-- What the task requires --
What you hand back must match the records word for word, with no pictures.

-*-*-

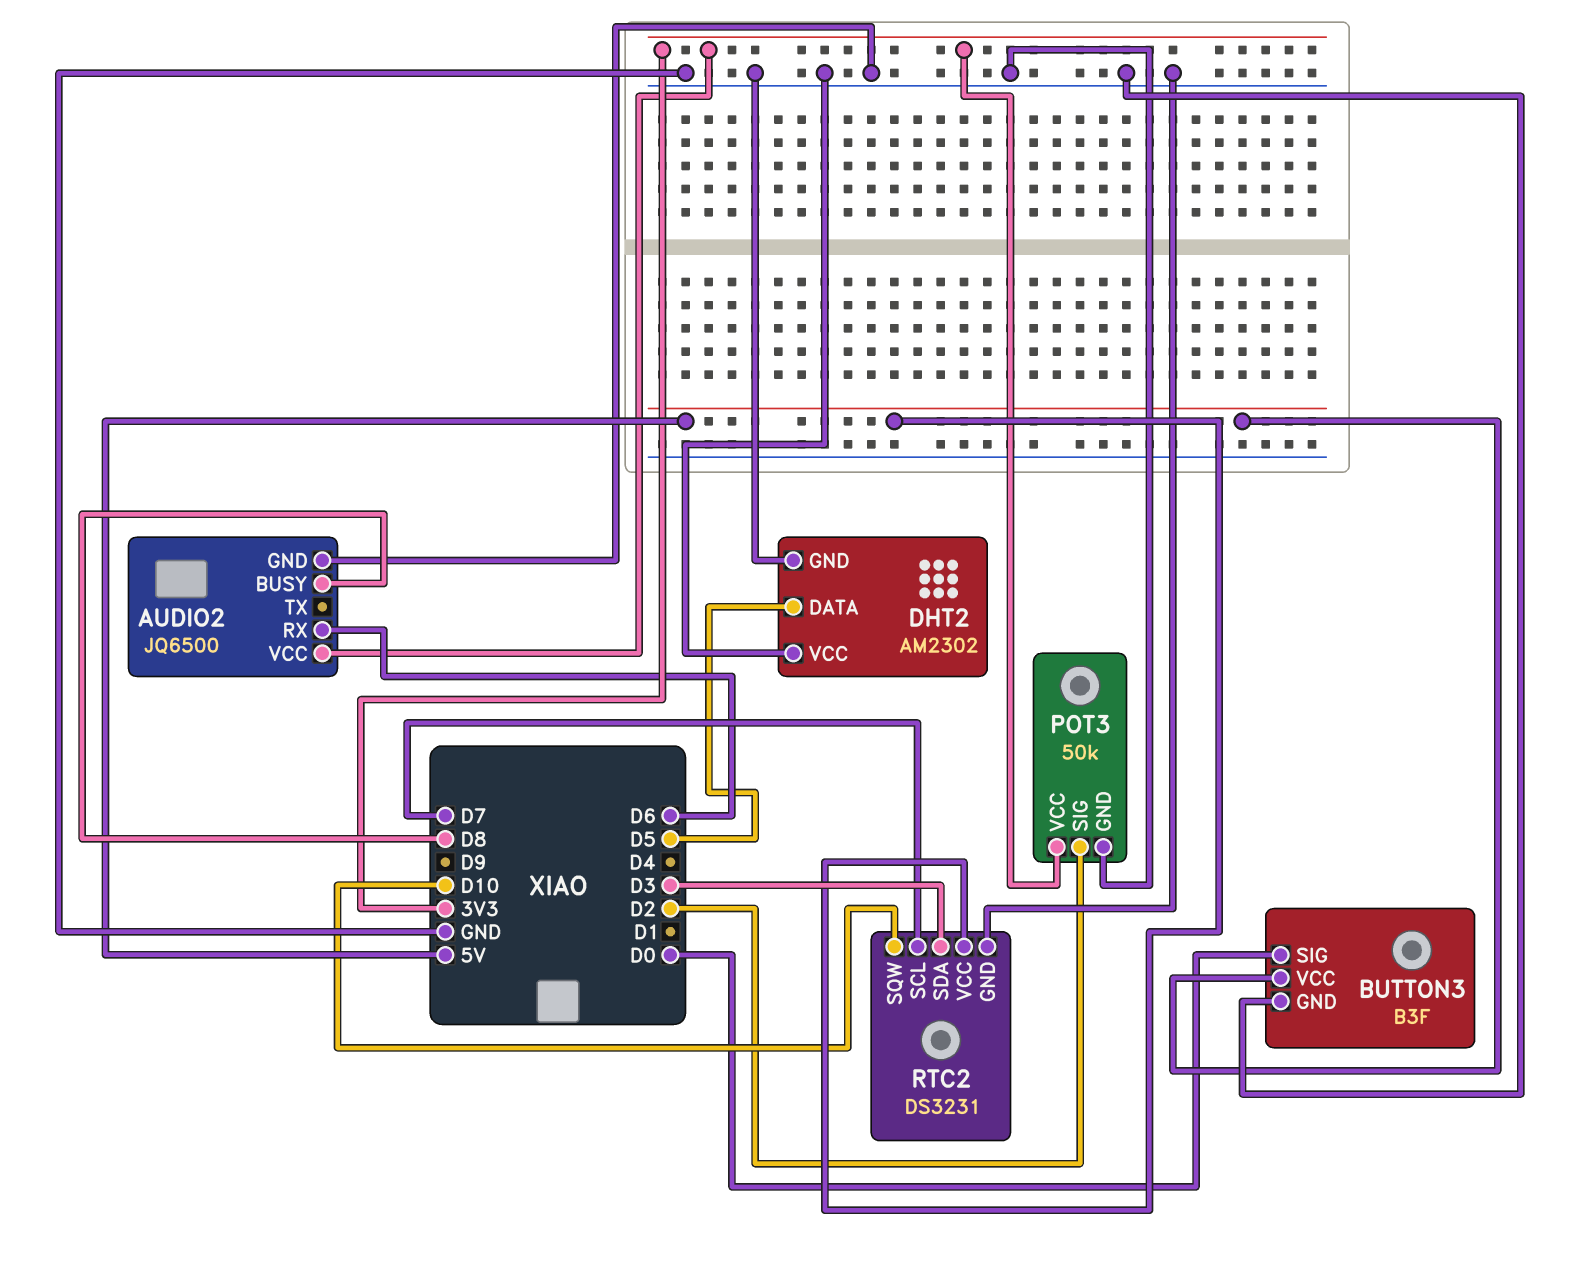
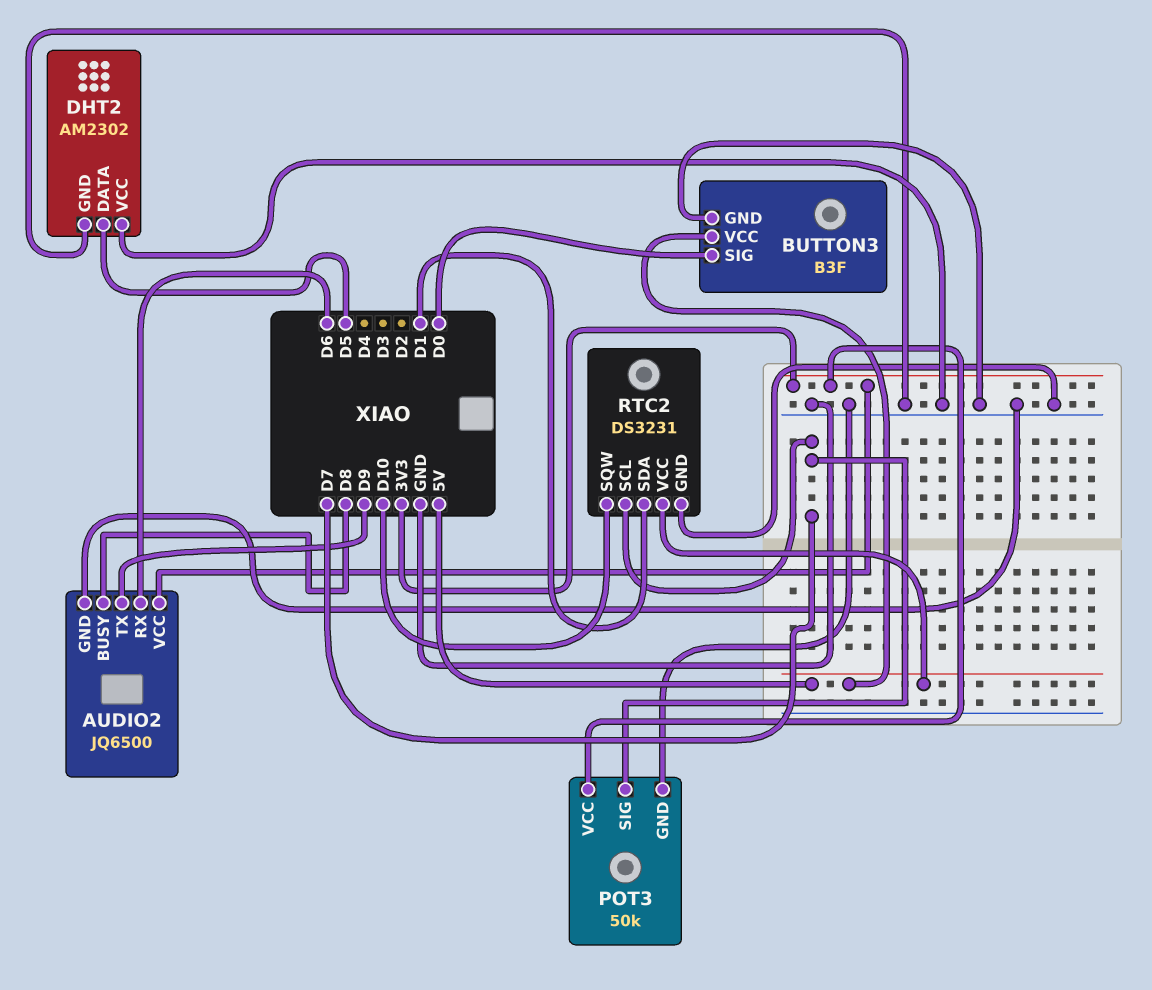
AUDIO2 pin TX: none -> D9
POT3 pin SIG: D2 -> D7
RTC2 pin SDA: D3 -> D1

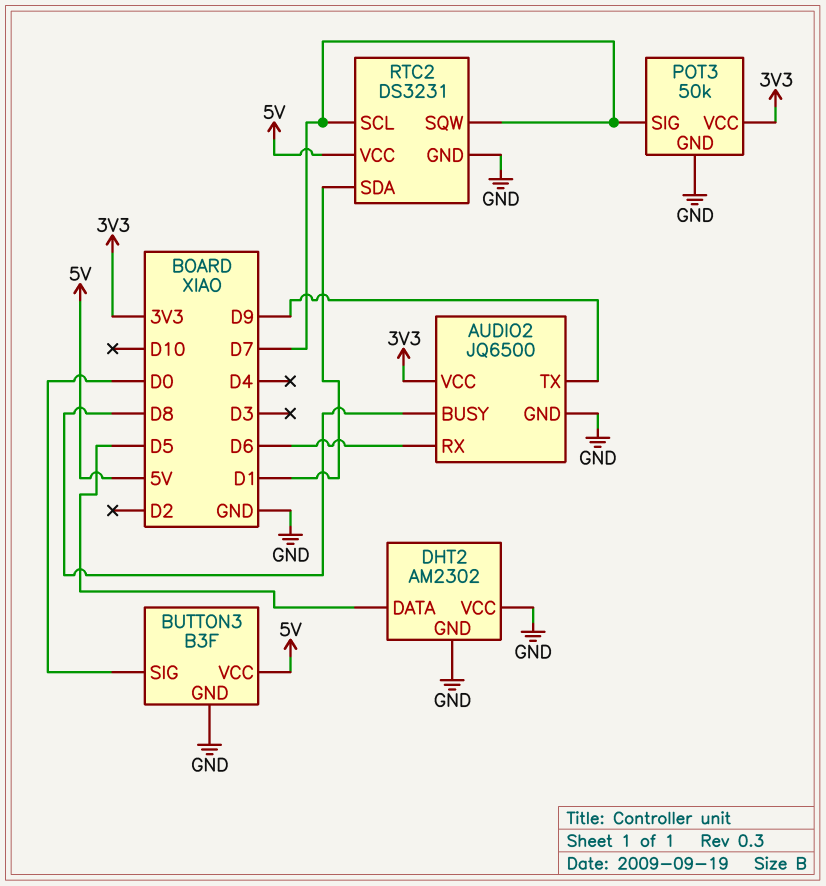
RTC2 pin SQW: D10 -> D7

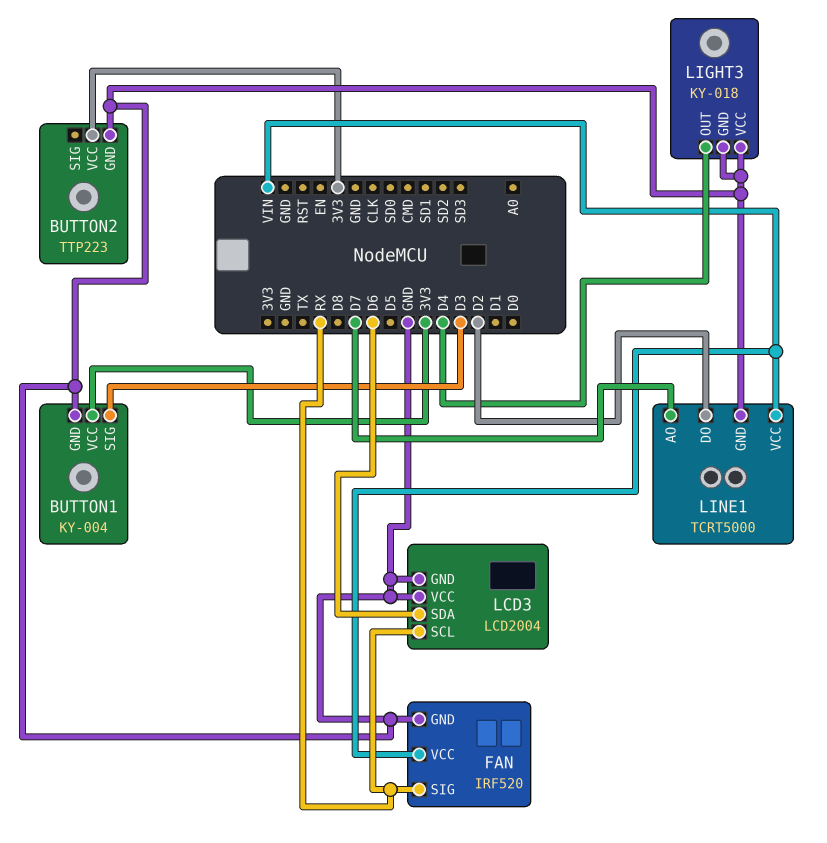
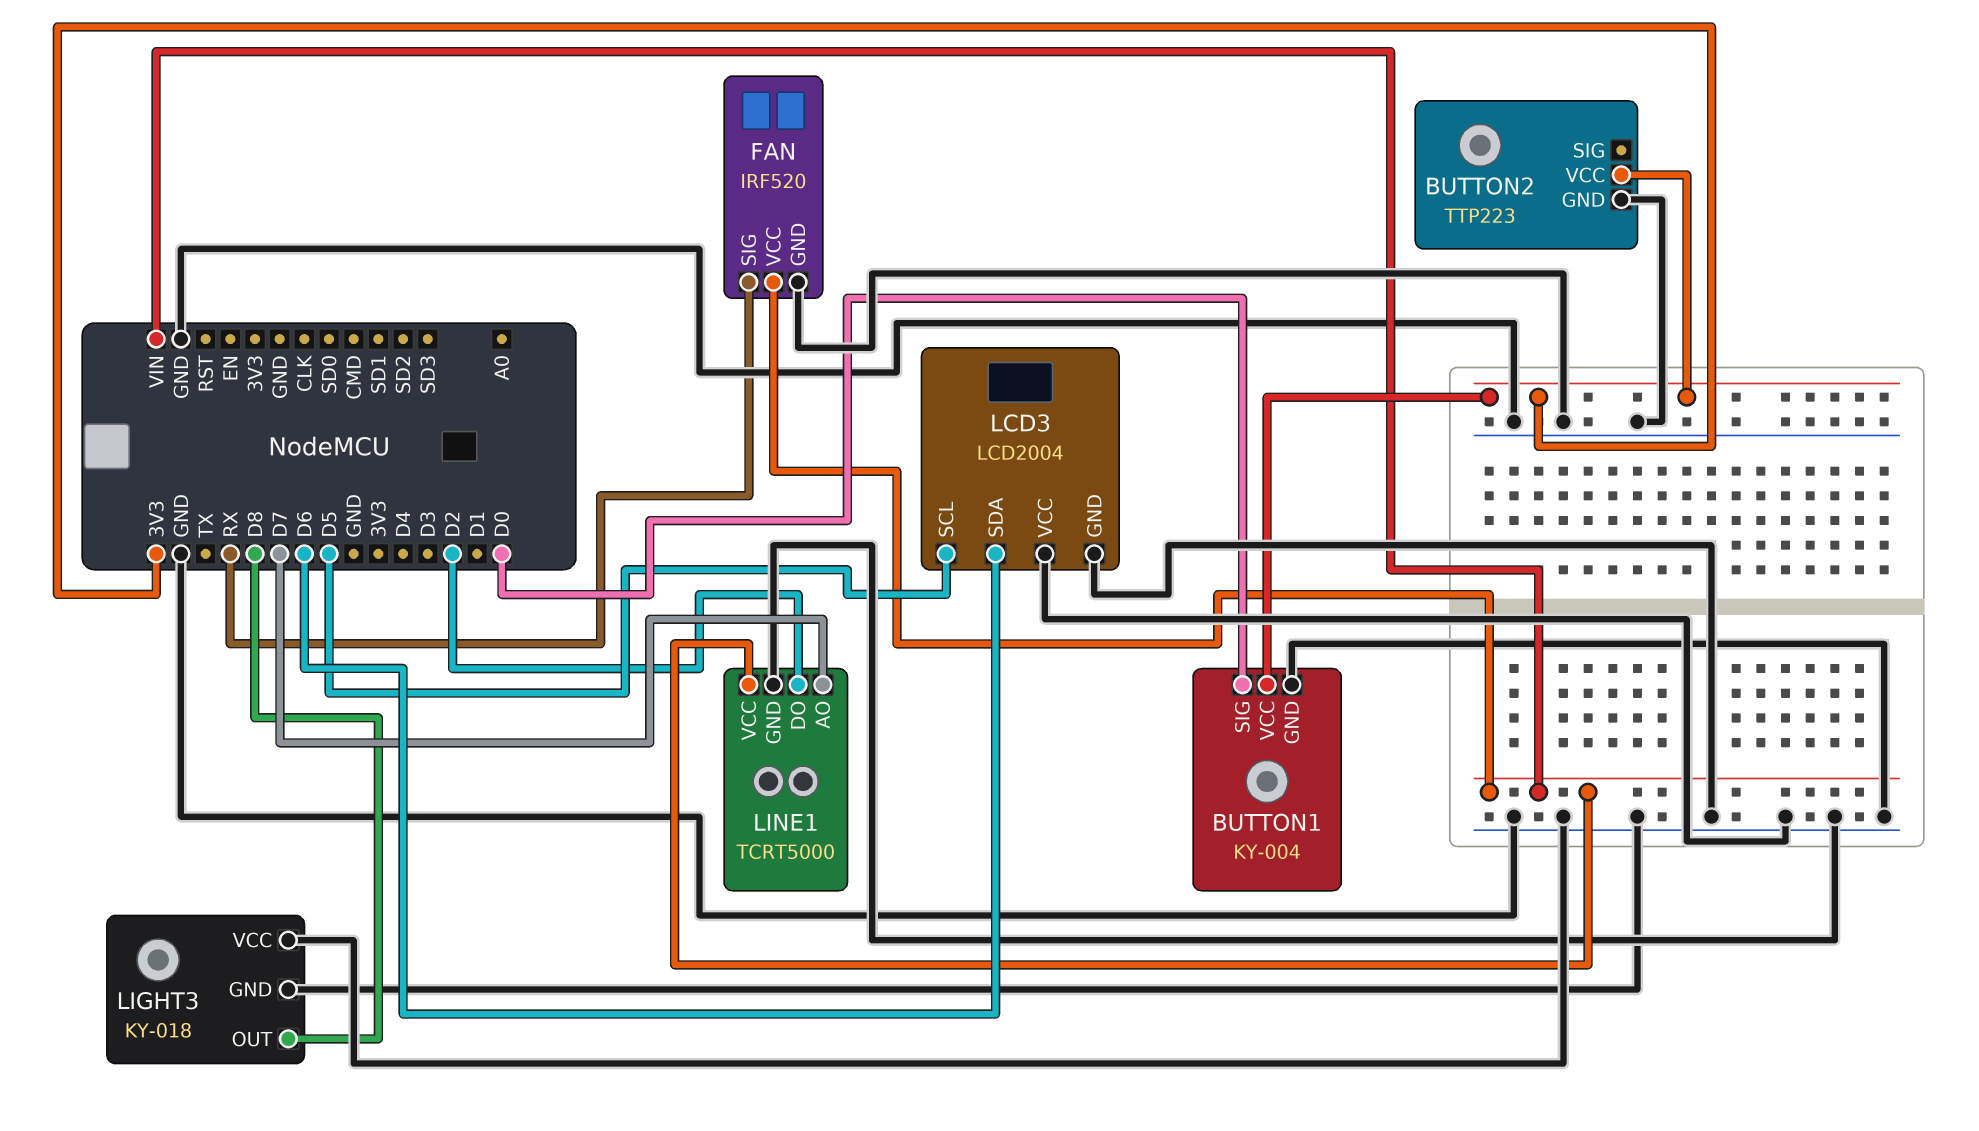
BUTTON1 pin SIG: D3 -> D0
LCD3 pin SCL: RX -> D5
LIGHT3 pin OUT: D4 -> D8

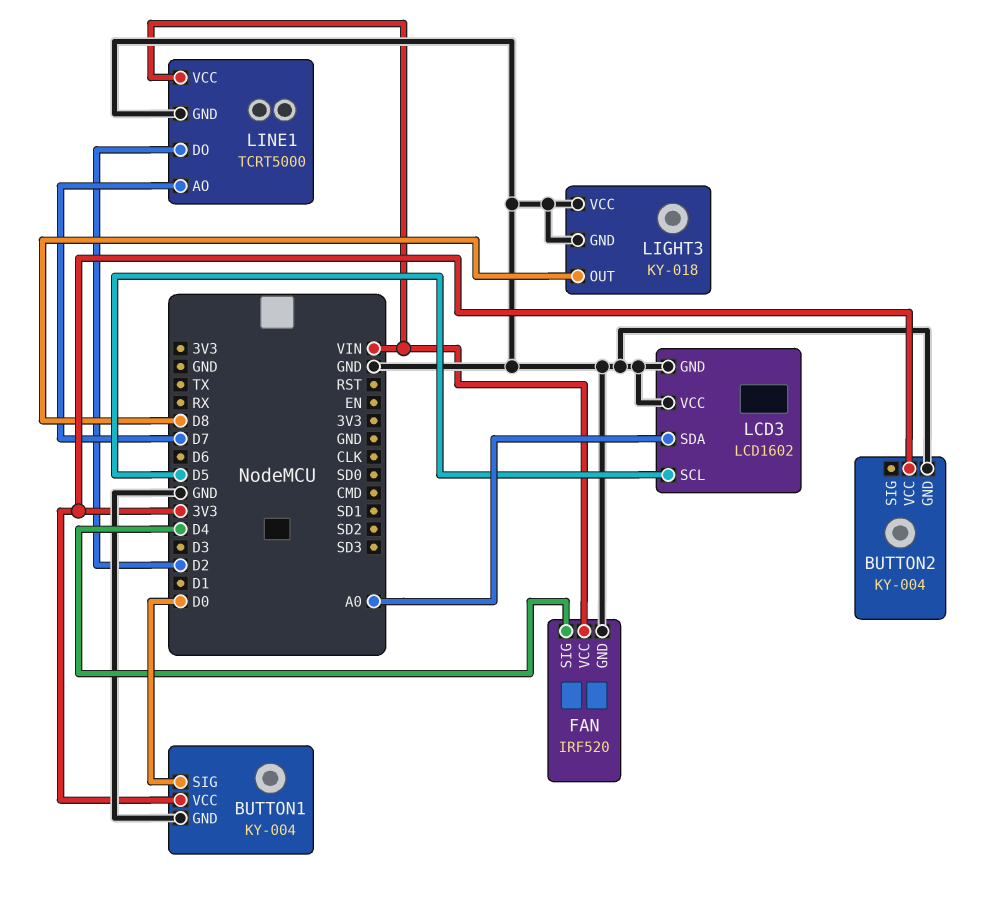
BUTTON2: TTP223 -> KY-004
FAN pin SIG: RX -> D4
LCD3: LCD2004 -> LCD1602
LCD3 pin SDA: D6 -> A0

-*-*-

-- Task output --
AUDIO2 pin TX: none -> D9
POT3 pin SIG: D2 -> D7
RTC2 pin SDA: D3 -> D1

RTC2 pin SQW: D10 -> D7

BUTTON1 pin SIG: D3 -> D0
LCD3 pin SCL: RX -> D5
LIGHT3 pin OUT: D4 -> D8

BUTTON2: TTP223 -> KY-004
FAN pin SIG: RX -> D4
LCD3: LCD2004 -> LCD1602
LCD3 pin SDA: D6 -> A0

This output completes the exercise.